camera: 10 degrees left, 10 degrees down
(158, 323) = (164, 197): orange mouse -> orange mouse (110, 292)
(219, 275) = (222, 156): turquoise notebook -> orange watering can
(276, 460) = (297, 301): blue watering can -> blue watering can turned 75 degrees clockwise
--
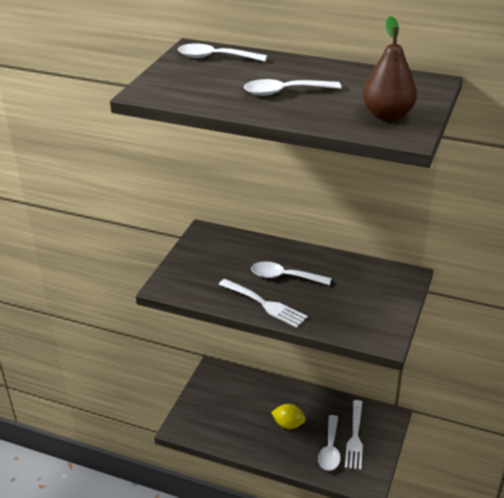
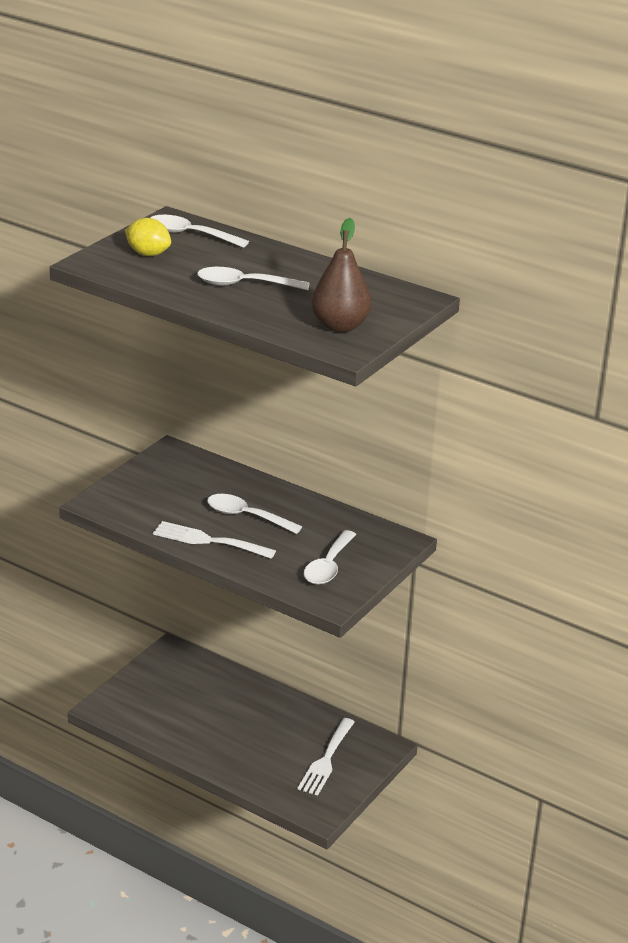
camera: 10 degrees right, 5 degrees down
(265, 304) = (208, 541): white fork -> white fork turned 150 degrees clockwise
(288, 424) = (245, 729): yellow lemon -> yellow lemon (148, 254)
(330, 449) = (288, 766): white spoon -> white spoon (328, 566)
---
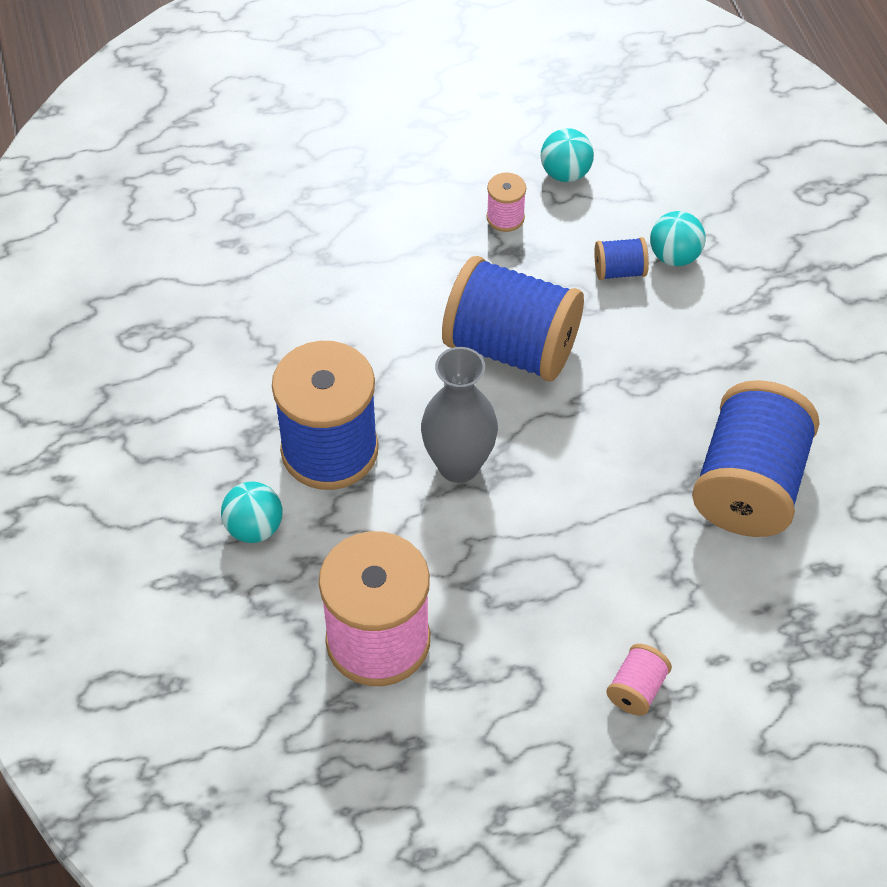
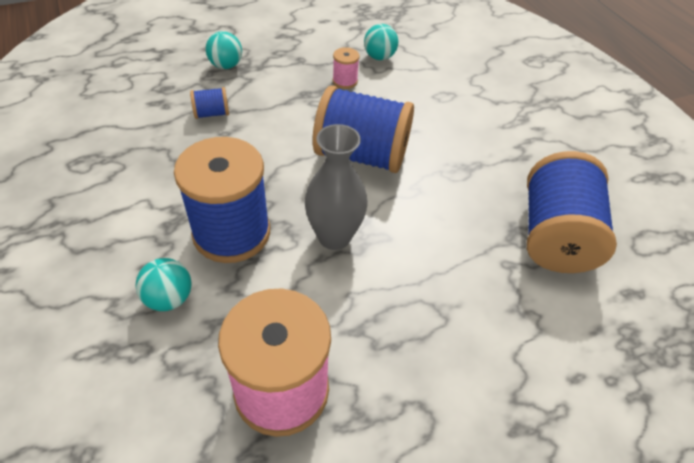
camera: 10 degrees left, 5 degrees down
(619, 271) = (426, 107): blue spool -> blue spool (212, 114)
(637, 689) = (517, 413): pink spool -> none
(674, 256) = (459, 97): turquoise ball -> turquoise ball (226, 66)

(TASK REQUIREMENTS):
Look above for the line holding "camera: 10 degrees right, 5 degrees down". Print it and every line after it, exactly, through the line holding "(330, 449) = (288, 766): white".

(EXERCISE ANSWER):
camera: 10 degrees right, 5 degrees down
(265, 304) = (208, 541): white fork -> white fork turned 150 degrees clockwise
(288, 424) = (245, 729): yellow lemon -> yellow lemon (148, 254)
(330, 449) = (288, 766): white spoon -> white spoon (328, 566)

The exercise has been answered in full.